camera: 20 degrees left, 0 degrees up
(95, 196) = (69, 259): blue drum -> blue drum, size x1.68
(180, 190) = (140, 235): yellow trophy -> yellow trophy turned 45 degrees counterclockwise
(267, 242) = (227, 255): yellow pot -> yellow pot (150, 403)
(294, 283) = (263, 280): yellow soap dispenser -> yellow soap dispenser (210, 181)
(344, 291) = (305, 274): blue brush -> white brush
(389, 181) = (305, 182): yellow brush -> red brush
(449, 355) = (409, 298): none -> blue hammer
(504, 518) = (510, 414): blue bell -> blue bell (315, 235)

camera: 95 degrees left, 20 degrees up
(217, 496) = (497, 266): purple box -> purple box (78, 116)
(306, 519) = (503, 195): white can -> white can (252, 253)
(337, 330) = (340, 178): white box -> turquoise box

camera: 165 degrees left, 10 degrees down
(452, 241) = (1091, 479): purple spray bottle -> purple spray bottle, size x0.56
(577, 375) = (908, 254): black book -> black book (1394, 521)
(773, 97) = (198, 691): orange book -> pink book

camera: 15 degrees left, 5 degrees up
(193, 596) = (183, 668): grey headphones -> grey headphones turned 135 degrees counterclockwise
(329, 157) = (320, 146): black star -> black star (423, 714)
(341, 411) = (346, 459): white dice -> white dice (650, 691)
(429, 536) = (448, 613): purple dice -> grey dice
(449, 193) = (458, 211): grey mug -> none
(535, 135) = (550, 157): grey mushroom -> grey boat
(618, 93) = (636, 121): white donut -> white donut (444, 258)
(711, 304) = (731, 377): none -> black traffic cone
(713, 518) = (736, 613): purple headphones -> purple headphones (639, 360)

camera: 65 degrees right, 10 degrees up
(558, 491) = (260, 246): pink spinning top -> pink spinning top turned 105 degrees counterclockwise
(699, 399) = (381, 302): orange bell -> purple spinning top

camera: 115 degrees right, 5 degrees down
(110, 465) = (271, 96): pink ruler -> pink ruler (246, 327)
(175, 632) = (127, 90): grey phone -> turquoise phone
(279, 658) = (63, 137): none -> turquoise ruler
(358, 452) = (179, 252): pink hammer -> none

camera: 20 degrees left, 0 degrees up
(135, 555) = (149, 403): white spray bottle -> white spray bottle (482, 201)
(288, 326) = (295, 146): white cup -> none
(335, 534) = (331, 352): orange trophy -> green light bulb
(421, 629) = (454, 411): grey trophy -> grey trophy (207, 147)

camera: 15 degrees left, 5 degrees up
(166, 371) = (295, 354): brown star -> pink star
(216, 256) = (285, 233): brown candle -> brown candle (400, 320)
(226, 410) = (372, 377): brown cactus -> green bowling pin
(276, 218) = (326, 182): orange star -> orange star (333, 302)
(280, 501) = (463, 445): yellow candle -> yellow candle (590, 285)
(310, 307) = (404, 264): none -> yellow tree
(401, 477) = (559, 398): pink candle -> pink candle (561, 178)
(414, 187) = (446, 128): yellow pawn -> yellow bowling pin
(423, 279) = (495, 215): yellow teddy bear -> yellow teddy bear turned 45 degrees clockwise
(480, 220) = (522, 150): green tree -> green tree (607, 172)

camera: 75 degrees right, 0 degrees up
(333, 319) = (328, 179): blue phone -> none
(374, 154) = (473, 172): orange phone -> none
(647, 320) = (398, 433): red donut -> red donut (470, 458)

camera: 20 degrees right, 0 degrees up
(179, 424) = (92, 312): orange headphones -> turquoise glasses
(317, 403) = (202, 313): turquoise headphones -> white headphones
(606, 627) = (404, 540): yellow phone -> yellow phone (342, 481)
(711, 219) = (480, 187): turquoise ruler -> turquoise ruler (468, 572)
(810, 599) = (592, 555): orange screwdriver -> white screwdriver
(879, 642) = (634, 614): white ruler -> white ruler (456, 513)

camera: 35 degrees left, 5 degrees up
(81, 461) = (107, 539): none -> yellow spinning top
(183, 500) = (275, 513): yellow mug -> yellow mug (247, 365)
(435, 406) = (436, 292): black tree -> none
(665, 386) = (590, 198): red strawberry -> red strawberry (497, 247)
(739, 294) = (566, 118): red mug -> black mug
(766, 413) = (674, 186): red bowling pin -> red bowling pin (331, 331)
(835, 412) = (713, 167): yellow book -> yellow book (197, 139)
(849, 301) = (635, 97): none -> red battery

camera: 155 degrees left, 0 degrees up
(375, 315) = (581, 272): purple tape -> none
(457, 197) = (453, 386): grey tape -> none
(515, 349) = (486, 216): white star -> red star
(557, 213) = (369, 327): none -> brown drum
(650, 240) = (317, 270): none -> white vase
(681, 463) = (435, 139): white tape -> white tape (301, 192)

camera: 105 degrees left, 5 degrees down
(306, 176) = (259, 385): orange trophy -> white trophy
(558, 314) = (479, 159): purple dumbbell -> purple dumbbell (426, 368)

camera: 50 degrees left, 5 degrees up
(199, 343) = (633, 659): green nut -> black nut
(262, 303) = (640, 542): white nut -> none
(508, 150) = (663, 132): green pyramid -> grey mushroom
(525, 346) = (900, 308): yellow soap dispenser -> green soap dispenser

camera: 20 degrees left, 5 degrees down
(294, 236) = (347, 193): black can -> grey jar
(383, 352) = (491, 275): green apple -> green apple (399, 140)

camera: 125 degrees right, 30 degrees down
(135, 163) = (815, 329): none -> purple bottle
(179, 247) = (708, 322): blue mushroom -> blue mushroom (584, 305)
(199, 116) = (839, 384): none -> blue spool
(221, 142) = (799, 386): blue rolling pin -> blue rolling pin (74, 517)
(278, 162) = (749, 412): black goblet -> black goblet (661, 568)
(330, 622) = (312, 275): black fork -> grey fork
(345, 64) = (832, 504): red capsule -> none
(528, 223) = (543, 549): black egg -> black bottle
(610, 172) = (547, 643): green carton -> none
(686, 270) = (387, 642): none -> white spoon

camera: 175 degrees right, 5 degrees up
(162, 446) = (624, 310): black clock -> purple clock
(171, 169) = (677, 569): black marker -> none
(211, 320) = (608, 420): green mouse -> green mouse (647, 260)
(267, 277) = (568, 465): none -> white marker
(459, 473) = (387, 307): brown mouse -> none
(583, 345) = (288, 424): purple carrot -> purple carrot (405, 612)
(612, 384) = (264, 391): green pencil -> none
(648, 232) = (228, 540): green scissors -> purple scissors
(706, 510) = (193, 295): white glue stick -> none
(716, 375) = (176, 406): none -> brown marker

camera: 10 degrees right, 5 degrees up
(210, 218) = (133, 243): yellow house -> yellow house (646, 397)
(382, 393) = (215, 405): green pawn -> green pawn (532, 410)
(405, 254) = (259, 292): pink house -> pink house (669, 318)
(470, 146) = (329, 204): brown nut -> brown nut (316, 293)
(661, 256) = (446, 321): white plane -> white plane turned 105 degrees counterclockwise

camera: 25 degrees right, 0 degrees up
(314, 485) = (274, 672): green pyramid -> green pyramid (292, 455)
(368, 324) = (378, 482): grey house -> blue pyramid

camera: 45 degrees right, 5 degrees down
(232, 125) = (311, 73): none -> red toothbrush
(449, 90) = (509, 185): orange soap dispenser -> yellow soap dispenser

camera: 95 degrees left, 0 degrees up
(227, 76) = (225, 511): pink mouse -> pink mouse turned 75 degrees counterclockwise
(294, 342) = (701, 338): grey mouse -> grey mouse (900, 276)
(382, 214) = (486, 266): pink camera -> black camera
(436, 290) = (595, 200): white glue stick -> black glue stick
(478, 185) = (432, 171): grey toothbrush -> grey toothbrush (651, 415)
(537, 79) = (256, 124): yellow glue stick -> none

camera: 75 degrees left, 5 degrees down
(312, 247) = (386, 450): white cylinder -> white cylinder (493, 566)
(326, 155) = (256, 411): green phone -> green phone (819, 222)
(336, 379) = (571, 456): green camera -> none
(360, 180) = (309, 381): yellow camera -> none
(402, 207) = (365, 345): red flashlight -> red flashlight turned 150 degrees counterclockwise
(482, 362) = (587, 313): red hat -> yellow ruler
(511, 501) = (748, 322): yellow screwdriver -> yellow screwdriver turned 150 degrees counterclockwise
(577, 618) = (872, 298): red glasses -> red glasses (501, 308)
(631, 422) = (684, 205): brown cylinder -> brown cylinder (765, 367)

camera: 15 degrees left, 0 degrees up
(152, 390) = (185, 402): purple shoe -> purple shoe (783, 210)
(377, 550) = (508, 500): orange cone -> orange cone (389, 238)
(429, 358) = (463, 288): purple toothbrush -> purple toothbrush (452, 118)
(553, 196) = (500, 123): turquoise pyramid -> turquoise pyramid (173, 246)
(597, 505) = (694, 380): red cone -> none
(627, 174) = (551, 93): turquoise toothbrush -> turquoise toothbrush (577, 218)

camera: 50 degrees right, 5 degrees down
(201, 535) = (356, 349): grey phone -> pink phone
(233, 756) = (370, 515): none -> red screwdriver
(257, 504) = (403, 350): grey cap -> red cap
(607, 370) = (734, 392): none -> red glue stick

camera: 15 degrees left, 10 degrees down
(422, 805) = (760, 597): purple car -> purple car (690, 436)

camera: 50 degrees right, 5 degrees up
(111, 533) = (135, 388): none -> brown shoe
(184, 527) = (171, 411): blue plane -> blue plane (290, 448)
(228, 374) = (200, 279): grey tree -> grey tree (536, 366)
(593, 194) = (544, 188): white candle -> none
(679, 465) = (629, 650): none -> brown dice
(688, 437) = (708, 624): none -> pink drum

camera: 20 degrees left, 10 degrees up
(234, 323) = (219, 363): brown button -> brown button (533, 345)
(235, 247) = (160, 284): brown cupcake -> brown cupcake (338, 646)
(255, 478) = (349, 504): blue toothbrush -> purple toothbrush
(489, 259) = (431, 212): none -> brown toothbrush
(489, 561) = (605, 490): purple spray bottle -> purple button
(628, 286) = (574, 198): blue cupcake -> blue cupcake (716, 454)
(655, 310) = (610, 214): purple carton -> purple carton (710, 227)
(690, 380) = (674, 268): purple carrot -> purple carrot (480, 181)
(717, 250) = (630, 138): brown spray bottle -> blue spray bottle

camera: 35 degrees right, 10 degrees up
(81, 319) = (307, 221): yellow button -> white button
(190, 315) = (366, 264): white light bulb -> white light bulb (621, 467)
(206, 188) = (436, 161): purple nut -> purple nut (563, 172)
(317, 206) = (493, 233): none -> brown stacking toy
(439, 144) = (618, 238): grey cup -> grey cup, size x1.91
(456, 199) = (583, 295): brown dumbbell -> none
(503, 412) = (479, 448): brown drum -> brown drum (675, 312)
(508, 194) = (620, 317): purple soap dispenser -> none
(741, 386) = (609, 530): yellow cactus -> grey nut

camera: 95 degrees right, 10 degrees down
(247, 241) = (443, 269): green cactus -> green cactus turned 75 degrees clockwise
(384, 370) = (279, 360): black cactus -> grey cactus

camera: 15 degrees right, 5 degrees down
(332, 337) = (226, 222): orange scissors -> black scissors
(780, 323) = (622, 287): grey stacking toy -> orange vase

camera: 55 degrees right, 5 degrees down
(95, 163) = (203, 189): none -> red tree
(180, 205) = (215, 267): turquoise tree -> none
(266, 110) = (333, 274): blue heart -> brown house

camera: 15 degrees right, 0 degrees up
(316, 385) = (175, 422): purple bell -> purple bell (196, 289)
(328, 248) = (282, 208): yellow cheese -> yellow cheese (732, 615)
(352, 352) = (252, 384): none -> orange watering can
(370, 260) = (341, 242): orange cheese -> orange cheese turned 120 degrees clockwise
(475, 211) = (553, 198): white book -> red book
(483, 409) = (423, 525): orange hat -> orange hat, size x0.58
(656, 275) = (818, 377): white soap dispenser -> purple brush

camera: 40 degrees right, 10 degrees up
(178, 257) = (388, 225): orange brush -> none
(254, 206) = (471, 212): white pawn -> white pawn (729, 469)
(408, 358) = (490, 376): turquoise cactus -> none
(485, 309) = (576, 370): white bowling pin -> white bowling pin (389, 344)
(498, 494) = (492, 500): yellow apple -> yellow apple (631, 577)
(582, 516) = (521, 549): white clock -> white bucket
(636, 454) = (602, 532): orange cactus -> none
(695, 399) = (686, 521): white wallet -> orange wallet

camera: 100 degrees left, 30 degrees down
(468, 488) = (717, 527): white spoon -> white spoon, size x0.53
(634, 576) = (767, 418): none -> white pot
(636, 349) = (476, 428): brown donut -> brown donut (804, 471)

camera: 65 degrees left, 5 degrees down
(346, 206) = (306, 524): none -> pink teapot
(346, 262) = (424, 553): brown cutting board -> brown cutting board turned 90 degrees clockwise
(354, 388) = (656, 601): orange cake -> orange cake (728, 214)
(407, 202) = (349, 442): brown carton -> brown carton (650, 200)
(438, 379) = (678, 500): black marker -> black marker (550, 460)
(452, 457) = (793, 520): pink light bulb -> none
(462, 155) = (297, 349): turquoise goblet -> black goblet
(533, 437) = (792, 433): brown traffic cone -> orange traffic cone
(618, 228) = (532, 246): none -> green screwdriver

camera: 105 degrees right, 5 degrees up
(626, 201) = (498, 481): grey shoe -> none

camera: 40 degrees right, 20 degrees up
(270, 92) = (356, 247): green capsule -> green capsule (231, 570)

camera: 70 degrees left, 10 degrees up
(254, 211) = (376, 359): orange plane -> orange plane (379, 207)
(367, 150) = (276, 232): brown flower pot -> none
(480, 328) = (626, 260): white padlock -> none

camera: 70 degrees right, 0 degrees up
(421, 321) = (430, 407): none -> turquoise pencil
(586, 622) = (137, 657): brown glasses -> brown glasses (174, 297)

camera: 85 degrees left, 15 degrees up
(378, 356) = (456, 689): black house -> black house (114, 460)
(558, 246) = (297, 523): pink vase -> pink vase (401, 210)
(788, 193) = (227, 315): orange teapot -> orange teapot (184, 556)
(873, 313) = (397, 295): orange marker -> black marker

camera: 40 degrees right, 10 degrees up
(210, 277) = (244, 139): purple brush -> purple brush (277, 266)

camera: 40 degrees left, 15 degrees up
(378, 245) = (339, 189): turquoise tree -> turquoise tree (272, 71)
|---|
[What you need to do] Whenever "plane" occurs in a line above, copy that line.

[Solution below]
(661, 256) = (446, 321): white plane -> white plane turned 105 degrees counterclockwise
(184, 527) = (171, 411): blue plane -> blue plane (290, 448)
(254, 211) = (376, 359): orange plane -> orange plane (379, 207)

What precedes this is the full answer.